* Work task
Copy each line of the records that holds the string "plus".

╭──

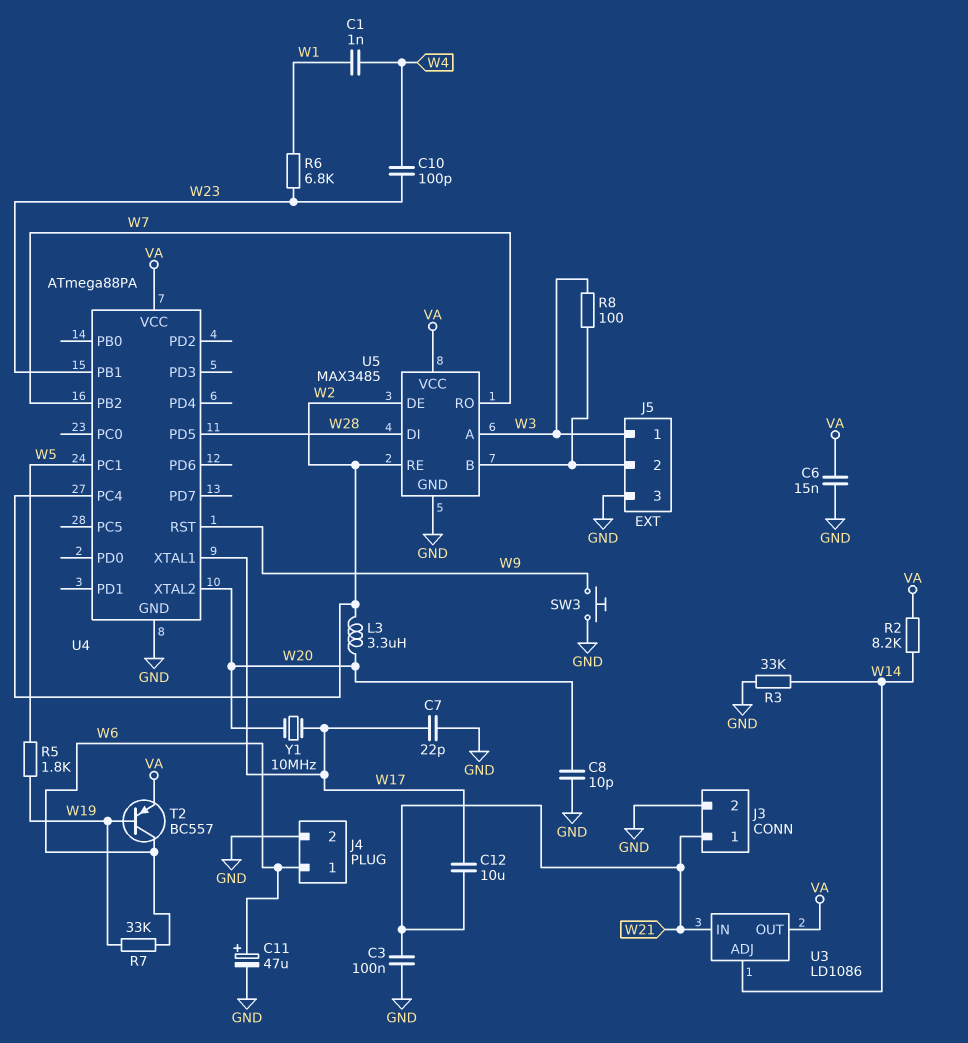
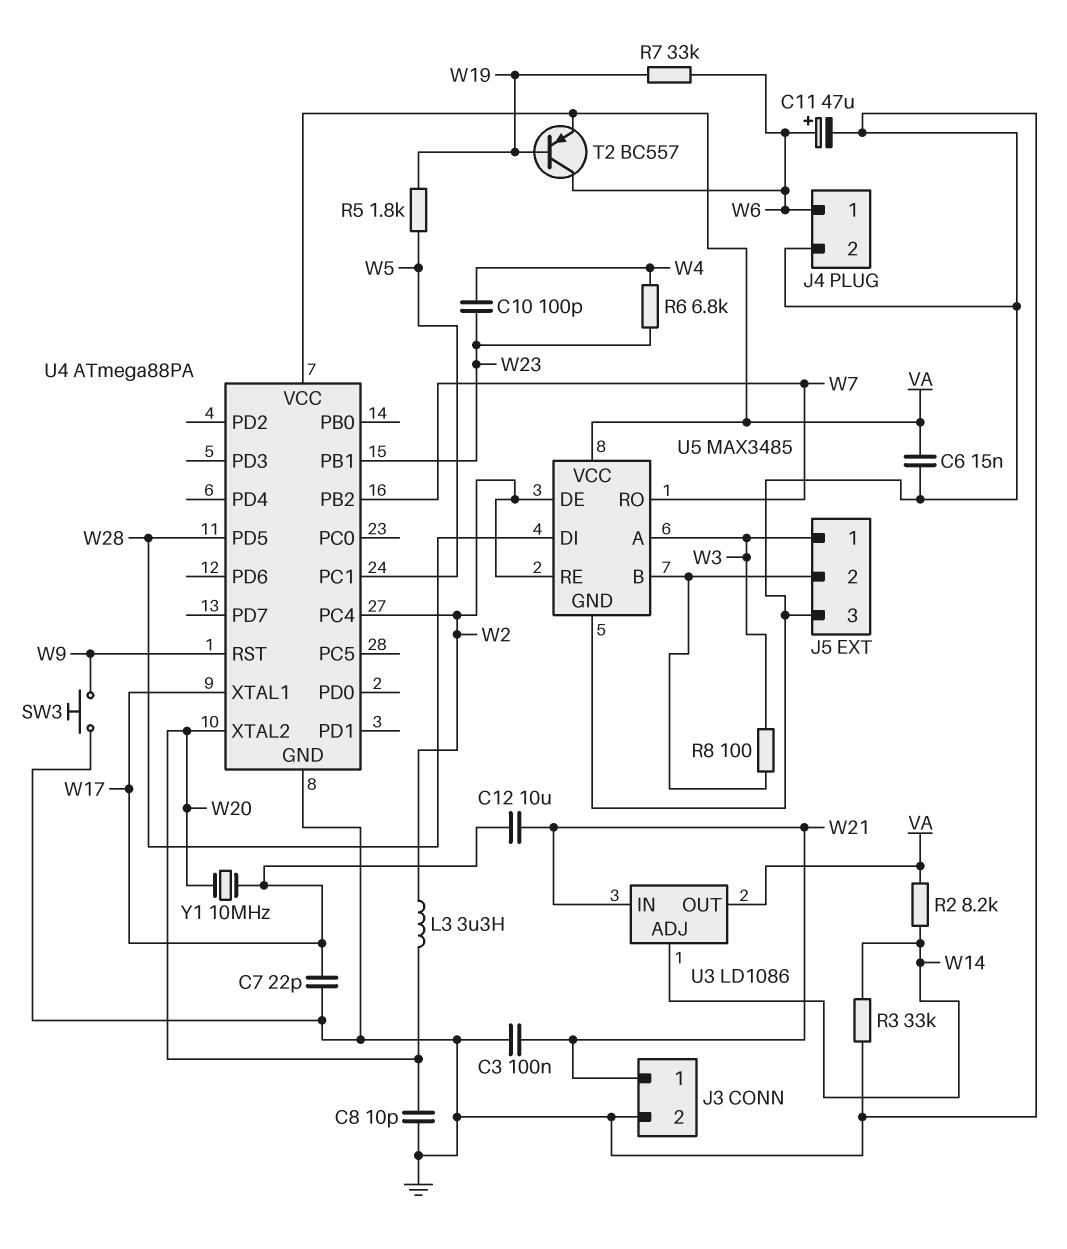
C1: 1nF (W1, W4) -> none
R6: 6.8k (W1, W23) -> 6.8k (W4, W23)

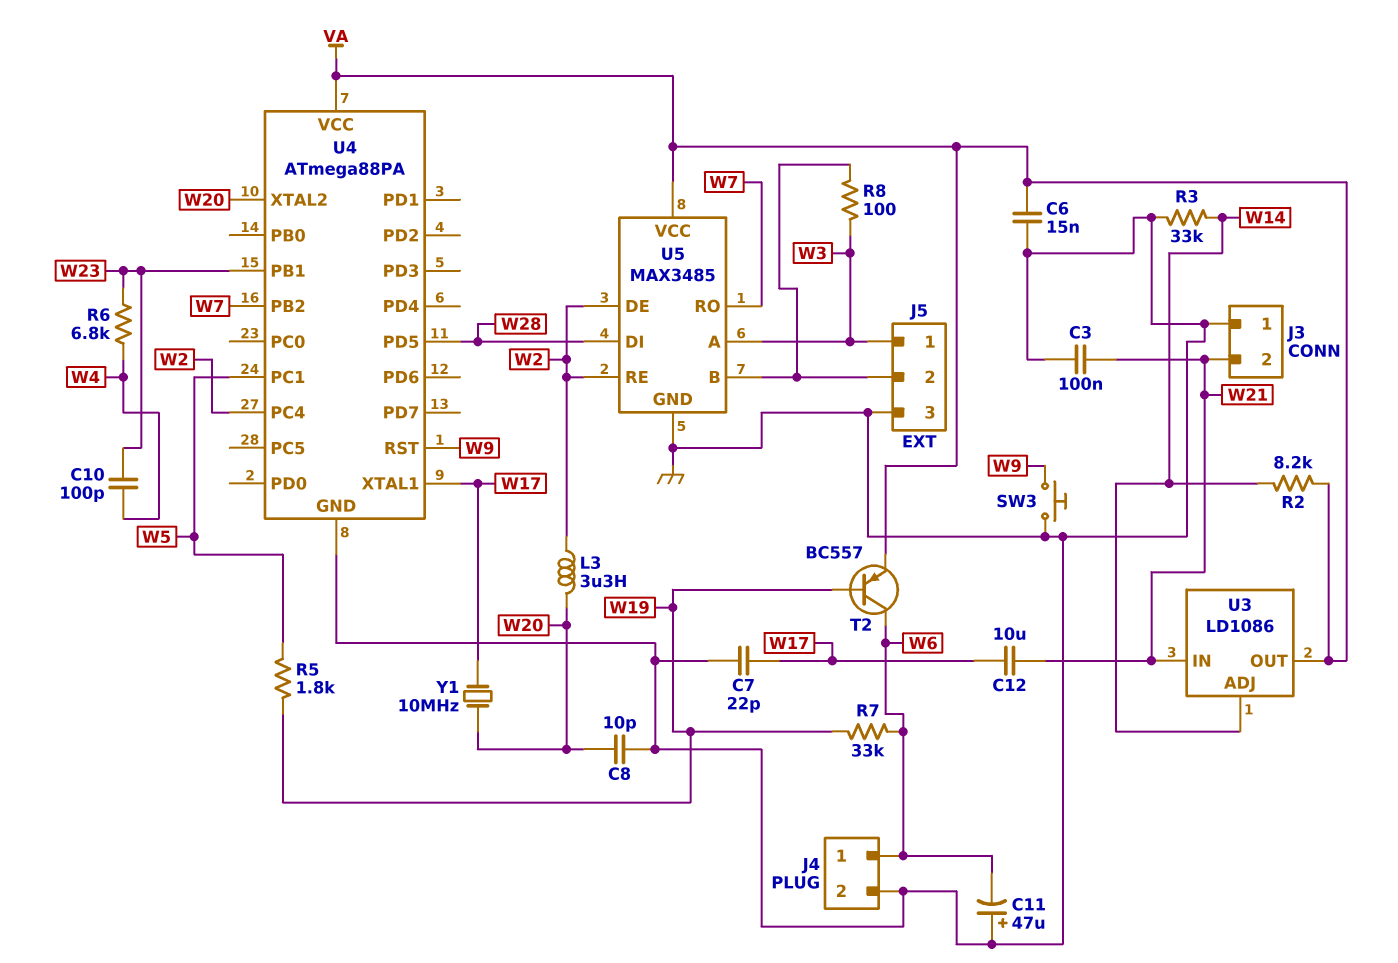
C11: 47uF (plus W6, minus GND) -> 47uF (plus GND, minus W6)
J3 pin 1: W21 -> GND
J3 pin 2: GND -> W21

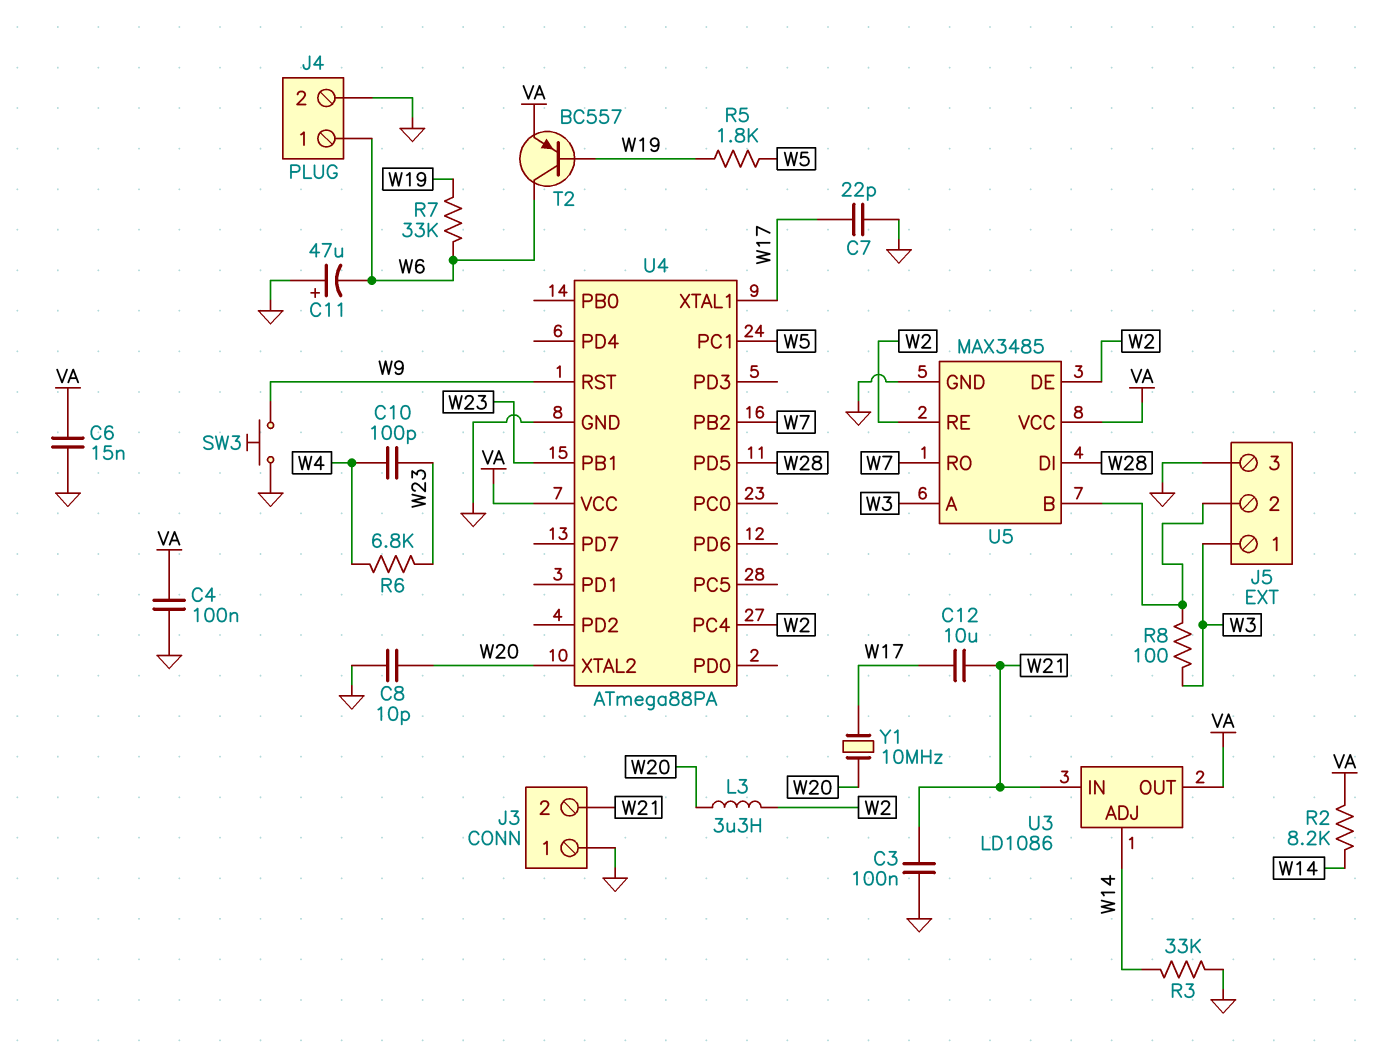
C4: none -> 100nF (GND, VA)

╰──
╭──

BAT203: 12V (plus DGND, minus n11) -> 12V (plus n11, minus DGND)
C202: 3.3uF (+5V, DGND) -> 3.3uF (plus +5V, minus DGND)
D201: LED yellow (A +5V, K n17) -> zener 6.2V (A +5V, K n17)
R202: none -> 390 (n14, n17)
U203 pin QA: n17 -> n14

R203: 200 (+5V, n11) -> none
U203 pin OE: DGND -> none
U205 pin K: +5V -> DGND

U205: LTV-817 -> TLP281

╰──

* Written answer
C11: 47uF (plus W6, minus GND) -> 47uF (plus GND, minus W6)
BAT203: 12V (plus DGND, minus n11) -> 12V (plus n11, minus DGND)
C202: 3.3uF (+5V, DGND) -> 3.3uF (plus +5V, minus DGND)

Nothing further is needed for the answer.